## WHAT TO WORK ON
Which lines in the records below contain the word "size"? Copy each one.

-------- EXERCISE INPUTS

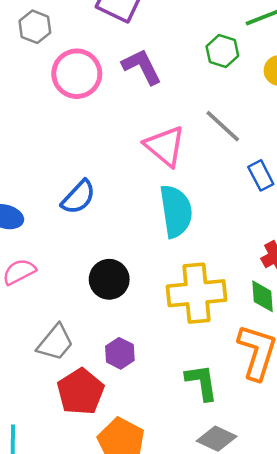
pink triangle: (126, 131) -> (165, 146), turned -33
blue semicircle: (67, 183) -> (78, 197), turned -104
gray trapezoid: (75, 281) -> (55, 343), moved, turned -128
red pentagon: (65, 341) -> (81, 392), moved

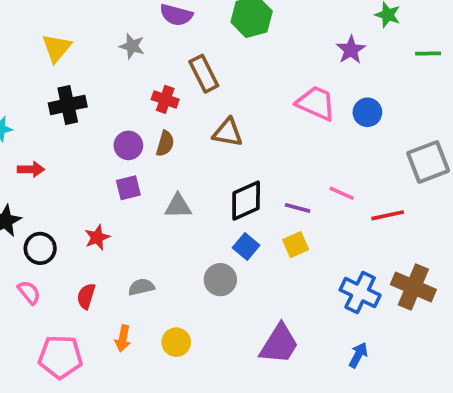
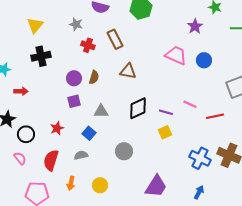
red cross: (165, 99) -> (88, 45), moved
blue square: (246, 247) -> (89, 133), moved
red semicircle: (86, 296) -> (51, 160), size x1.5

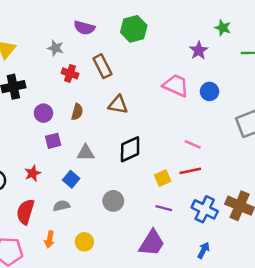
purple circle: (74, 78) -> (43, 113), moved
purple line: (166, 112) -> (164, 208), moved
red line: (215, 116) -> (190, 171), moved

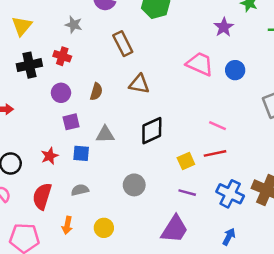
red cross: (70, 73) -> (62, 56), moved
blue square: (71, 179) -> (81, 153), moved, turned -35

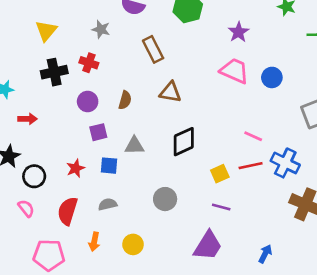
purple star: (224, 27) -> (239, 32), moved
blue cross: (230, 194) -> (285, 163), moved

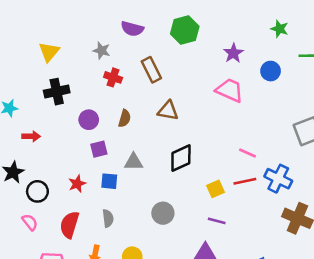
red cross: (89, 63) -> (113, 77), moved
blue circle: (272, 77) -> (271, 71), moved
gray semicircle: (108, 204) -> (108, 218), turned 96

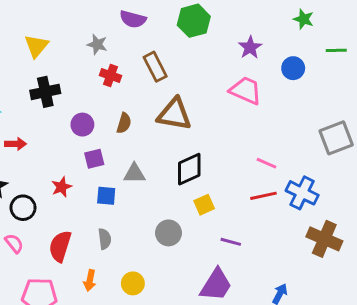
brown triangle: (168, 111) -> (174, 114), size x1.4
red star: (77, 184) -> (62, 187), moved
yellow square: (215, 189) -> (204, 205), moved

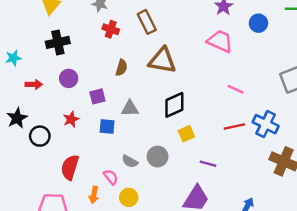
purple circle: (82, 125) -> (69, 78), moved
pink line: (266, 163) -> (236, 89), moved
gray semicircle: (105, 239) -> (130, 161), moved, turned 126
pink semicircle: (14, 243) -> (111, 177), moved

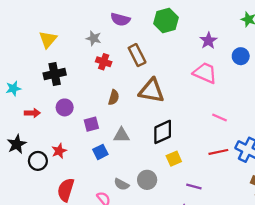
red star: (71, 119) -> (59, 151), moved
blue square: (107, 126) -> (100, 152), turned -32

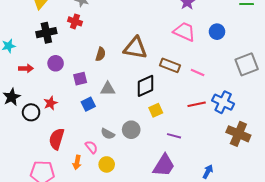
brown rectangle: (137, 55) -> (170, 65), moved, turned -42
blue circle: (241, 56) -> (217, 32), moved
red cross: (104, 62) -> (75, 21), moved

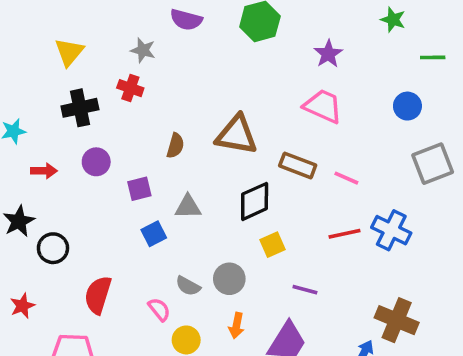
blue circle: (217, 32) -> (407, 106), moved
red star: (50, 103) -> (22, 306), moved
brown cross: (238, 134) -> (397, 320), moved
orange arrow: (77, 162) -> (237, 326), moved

----------------

## ANSWER TO THE PROBLEM
red semicircle: (86, 296) -> (51, 160), size x1.5
brown triangle: (168, 111) -> (174, 114), size x1.4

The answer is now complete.